• What the task asks
Below are records to give again exactly; omit each image they contain.
++++ Task data ++++
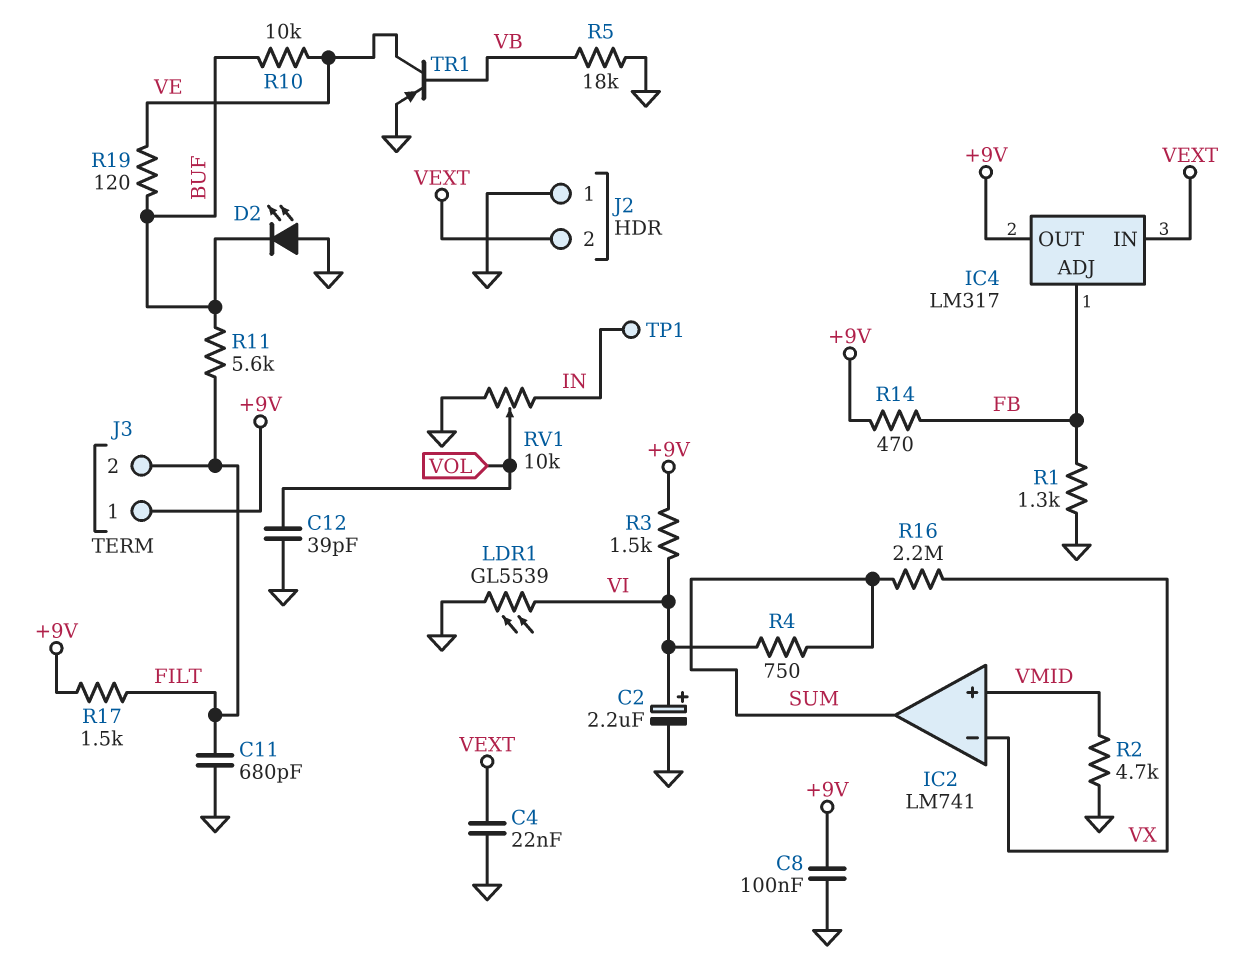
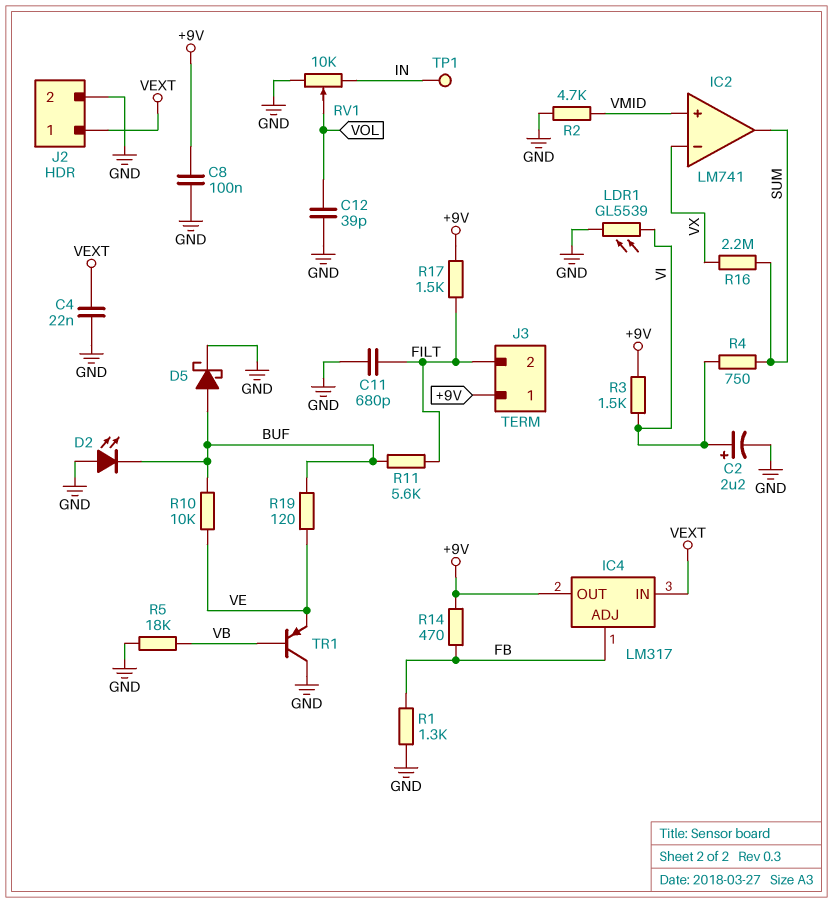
D5: none -> schottky (A BUF, K GND)
J2 pin 1: GND -> VEXT
J2 pin 2: VEXT -> GND
TR1: PNP (B VB, C VE, E GND) -> PNP (B VB, C GND, E VE)

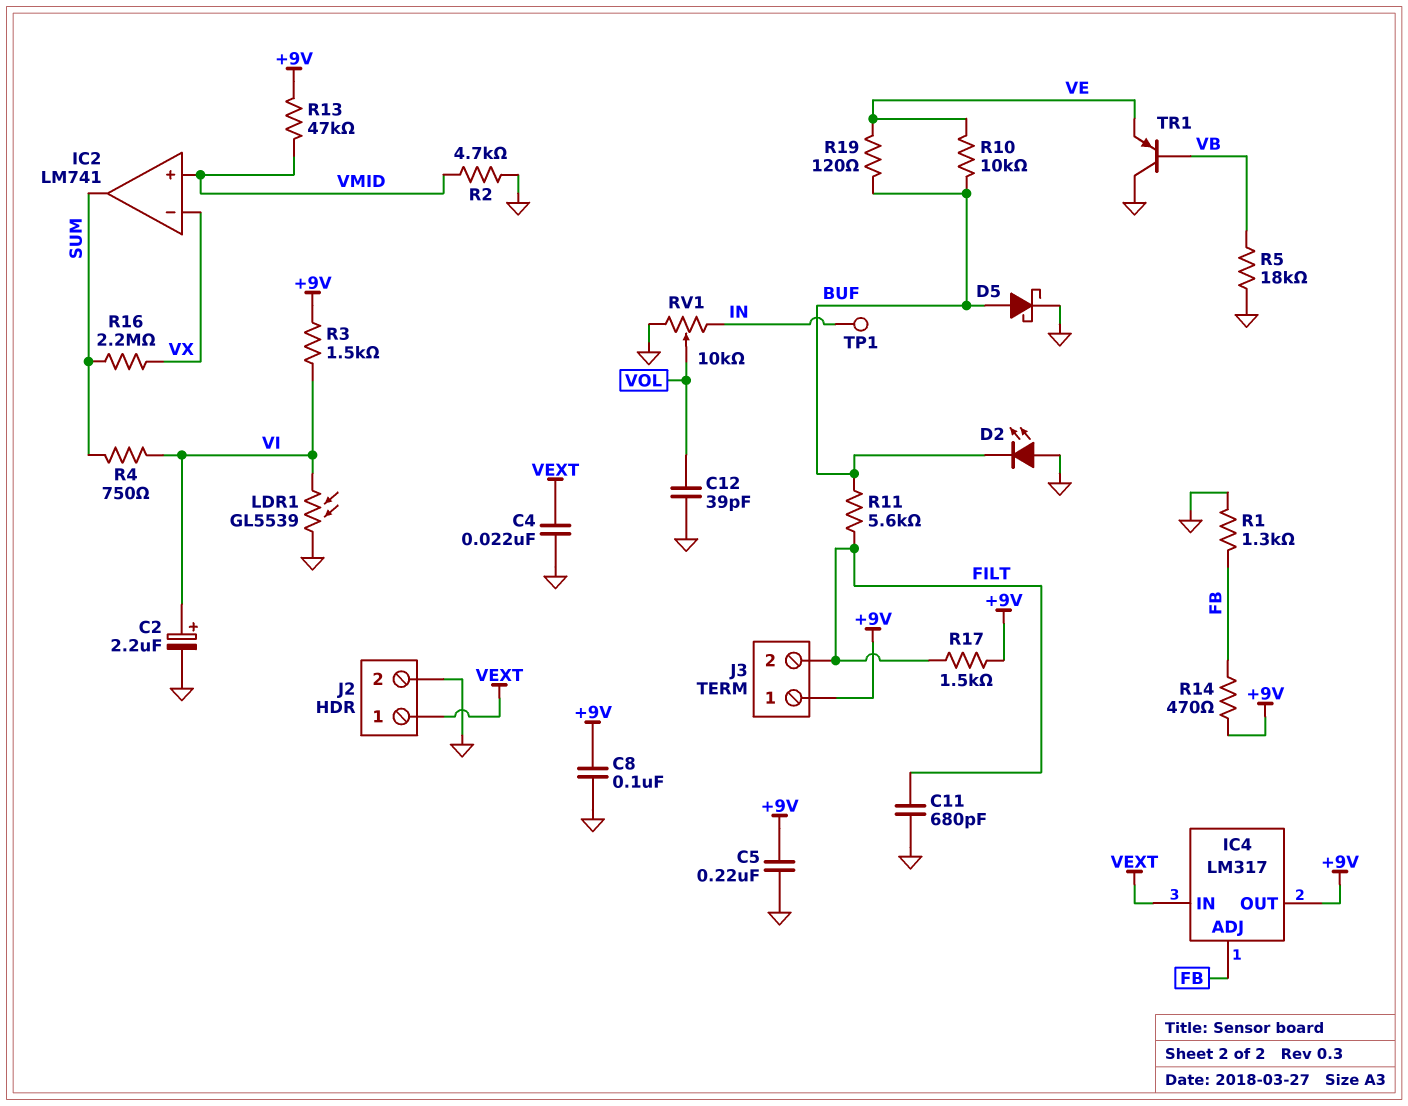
C5: none -> 220nF (+9V, GND)
R13: none -> 47k (+9V, VMID)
++++
• Written solution
D5: none -> schottky (A BUF, K GND)
J2 pin 1: GND -> VEXT
J2 pin 2: VEXT -> GND
TR1: PNP (B VB, C VE, E GND) -> PNP (B VB, C GND, E VE)

C5: none -> 220nF (+9V, GND)
R13: none -> 47k (+9V, VMID)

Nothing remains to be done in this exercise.